Items listed in a dataset
■ ■ ■ ■ ■

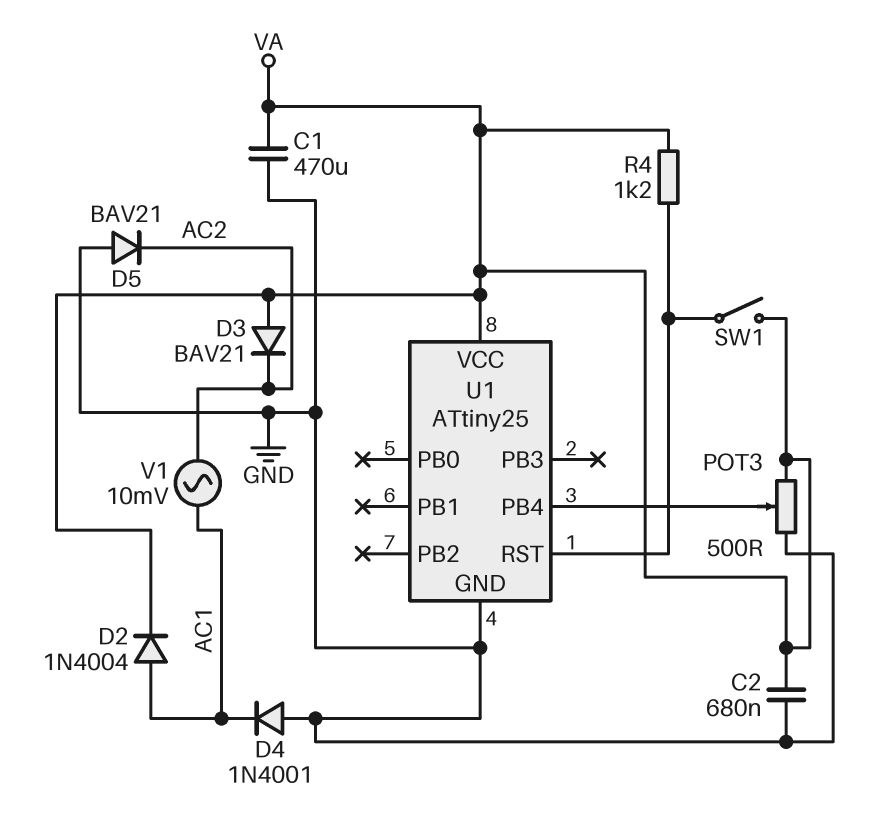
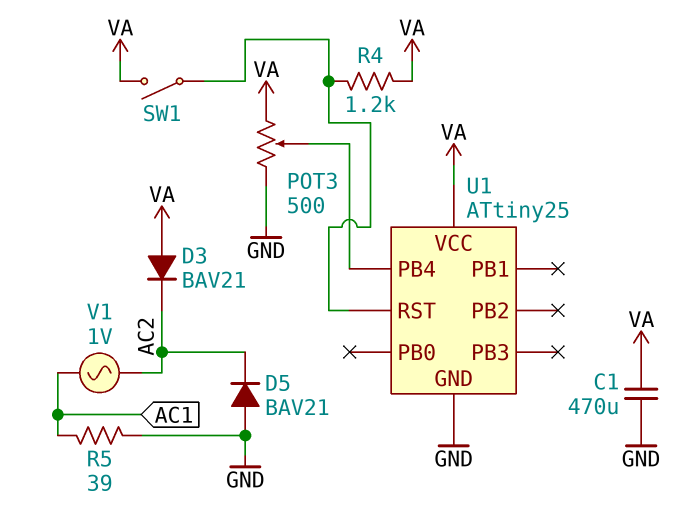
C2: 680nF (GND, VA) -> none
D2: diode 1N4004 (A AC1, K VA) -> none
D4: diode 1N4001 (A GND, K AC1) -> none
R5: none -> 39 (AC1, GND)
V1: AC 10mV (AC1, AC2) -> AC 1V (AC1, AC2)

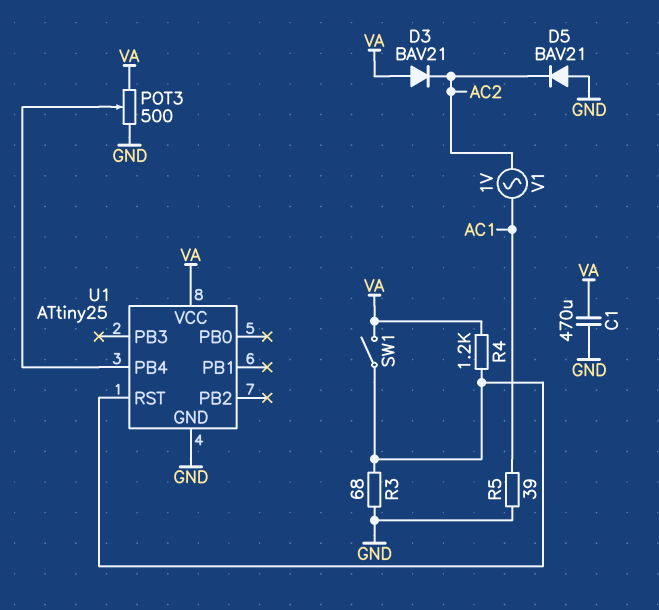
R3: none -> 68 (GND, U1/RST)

■ ■ ■ ■ ■

To do
The lines to copy are those in the records above containing the word "diode".

Reply to the exercise
D2: diode 1N4004 (A AC1, K VA) -> none
D4: diode 1N4001 (A GND, K AC1) -> none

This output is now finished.